(Supplied records begins)

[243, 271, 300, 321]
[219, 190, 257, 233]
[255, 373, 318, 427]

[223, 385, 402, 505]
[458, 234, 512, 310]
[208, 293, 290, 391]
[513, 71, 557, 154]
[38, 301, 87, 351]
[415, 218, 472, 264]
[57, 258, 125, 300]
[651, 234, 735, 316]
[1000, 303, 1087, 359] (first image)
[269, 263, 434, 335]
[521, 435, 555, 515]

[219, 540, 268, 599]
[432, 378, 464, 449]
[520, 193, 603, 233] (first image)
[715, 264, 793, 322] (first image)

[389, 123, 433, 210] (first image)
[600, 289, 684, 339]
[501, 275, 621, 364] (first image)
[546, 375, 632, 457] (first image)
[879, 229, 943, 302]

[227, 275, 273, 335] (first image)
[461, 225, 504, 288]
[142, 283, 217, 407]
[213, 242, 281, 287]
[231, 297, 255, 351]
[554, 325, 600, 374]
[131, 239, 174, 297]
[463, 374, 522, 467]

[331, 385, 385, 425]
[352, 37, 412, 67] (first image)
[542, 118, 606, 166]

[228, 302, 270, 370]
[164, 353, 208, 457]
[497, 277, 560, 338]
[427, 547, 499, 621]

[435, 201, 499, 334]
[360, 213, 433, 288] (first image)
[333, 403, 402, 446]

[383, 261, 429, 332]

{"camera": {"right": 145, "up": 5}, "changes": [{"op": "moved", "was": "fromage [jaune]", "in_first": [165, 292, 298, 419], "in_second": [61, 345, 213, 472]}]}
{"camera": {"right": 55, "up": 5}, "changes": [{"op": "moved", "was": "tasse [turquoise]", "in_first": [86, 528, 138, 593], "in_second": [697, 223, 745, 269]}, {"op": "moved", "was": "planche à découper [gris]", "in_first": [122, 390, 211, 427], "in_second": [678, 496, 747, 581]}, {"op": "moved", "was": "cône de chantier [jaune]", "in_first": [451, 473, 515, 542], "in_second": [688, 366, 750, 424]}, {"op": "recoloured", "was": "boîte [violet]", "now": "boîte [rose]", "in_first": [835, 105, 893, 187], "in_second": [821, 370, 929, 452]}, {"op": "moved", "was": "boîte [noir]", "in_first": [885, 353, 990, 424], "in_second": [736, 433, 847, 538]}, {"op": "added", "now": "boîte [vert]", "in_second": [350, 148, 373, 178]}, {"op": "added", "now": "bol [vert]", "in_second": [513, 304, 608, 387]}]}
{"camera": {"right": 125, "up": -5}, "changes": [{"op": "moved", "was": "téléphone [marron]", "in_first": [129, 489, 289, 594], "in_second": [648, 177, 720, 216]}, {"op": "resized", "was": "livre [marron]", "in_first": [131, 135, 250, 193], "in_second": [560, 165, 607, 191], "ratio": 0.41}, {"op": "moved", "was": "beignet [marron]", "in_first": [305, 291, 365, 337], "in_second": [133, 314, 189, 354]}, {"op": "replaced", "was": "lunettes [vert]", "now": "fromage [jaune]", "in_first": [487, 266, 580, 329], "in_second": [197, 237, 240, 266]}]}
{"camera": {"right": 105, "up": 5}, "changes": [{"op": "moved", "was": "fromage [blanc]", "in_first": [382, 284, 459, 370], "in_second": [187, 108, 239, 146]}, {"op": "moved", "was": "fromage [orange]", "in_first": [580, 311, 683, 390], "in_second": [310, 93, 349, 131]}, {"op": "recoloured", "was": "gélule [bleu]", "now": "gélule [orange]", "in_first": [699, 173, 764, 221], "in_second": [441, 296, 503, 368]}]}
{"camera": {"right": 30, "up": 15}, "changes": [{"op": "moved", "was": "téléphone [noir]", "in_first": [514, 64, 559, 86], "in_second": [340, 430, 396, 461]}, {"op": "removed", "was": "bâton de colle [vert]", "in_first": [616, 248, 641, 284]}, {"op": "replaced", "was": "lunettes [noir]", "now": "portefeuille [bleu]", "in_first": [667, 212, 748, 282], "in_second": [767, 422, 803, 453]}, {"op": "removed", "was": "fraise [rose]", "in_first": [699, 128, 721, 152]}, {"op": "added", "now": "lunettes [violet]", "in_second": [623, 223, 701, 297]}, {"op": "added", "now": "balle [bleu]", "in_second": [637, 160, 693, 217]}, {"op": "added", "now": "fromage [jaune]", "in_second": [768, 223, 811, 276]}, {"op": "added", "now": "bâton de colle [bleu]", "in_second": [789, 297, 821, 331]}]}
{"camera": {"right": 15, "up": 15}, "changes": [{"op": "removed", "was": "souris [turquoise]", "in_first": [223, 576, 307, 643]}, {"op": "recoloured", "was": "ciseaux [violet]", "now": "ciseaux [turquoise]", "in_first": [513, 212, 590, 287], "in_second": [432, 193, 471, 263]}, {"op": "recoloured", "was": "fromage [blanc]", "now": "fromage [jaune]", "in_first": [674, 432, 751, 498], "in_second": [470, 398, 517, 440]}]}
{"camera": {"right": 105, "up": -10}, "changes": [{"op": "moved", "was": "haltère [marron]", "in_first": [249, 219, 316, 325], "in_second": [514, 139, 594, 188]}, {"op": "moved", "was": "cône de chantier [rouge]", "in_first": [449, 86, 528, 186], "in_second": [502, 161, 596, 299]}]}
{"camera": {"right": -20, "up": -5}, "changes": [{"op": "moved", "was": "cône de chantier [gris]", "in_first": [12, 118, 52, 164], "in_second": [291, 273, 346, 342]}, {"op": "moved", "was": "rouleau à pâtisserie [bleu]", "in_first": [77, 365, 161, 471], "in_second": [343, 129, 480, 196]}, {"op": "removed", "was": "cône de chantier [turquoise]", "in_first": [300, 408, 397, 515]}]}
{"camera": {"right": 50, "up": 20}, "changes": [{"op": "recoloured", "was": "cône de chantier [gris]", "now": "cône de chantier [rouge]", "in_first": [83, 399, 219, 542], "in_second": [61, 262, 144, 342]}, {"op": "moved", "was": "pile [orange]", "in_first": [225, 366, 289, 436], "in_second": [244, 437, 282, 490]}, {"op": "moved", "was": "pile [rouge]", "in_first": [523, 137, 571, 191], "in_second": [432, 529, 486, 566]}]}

(Supplied records ends)

▸ **Exercise instructions**: Your answer must be the count of lines in the data that contain "image", with no added words.

▸ **Response**: 9